### Aim of the task
Copy the records that follow exactly as written, but not their pictures.

Scene edit records:
..........

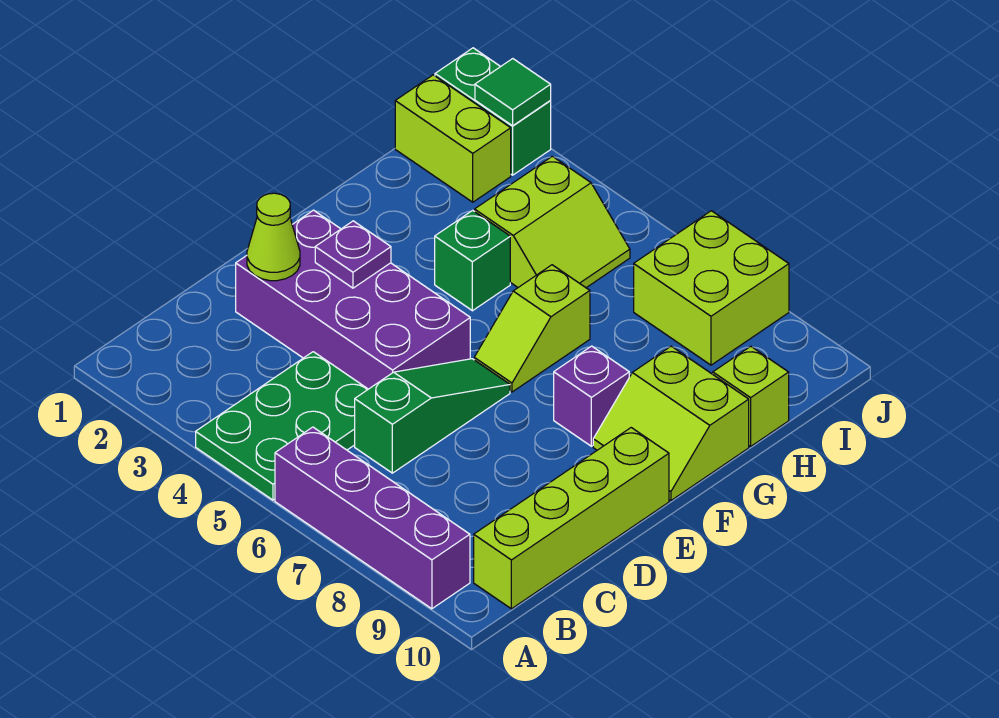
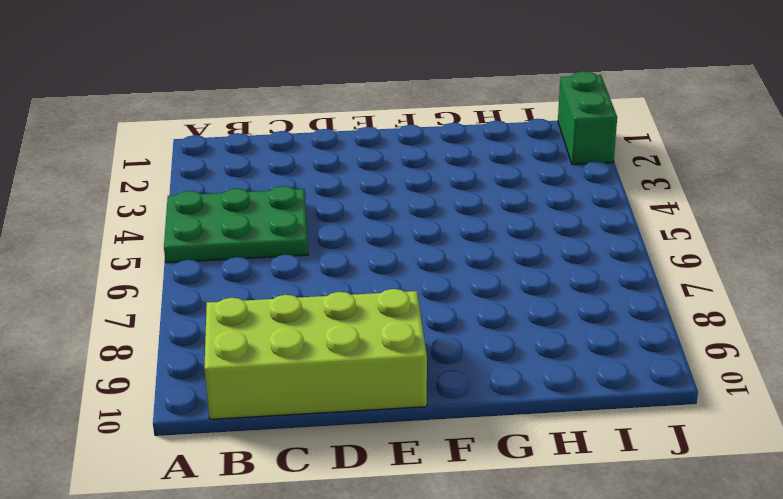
lime brick B9:E10 level 1 -> lime brick B10:E10 level 1
none -> purple brick A6:A9 level 1
none -> green slope C6:E6 level 1 top C
none -> purple brick D2:E5 level 1

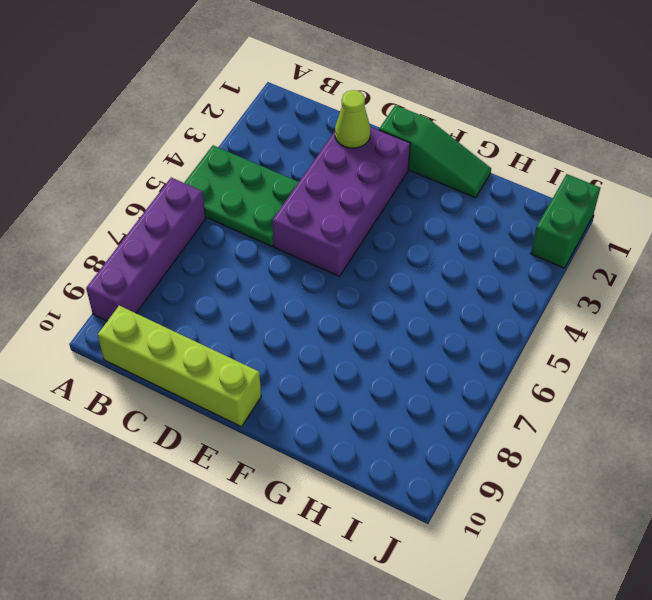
green slope E1:G1 level 1 top E -> green slope C6:E6 level 1 top C
none -> lime slope F6:G6 level 1 top G
none -> purple brick F8 level 1
none -> lime slope F9:G10 level 1 top G

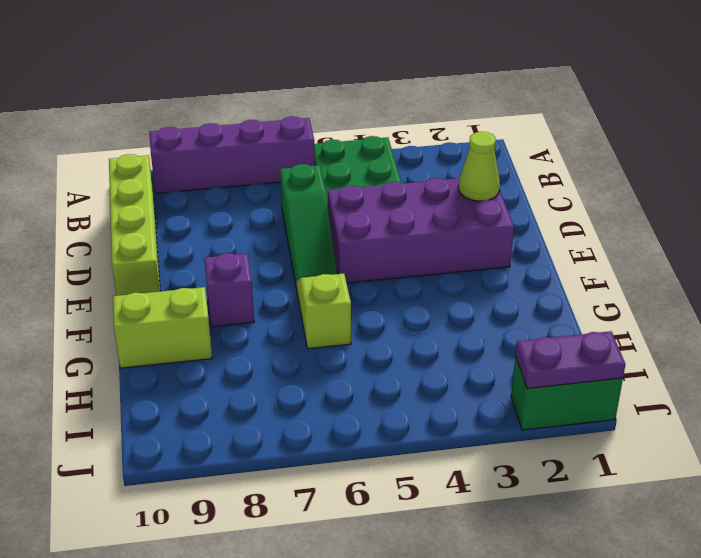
purple plate J1:J2 level 2 -> green tile J2 level 2
none -> green brick G4 level 1
none -> lime slope H4:I5 level 1 top 4
none -> lime brick H10 level 1

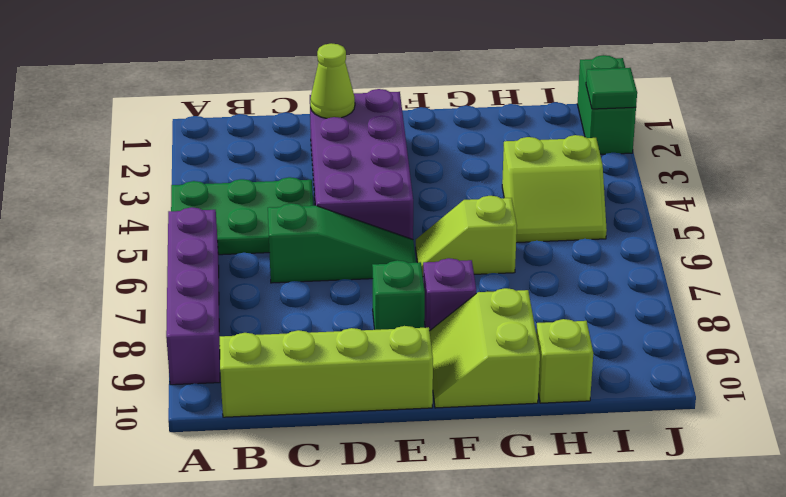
green brick E8 level 1 -> green brick G4 level 1
none -> lime brick I1:I2 level 1
none -> lime brick I7:J8 level 1
none -> purple plate E3 level 2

..........

### Solution
lime brick B9:E10 level 1 -> lime brick B10:E10 level 1
none -> purple brick A6:A9 level 1
none -> green slope C6:E6 level 1 top C
none -> purple brick D2:E5 level 1

green slope E1:G1 level 1 top E -> green slope C6:E6 level 1 top C
none -> lime slope F6:G6 level 1 top G
none -> purple brick F8 level 1
none -> lime slope F9:G10 level 1 top G

purple plate J1:J2 level 2 -> green tile J2 level 2
none -> green brick G4 level 1
none -> lime slope H4:I5 level 1 top 4
none -> lime brick H10 level 1

green brick E8 level 1 -> green brick G4 level 1
none -> lime brick I1:I2 level 1
none -> lime brick I7:J8 level 1
none -> purple plate E3 level 2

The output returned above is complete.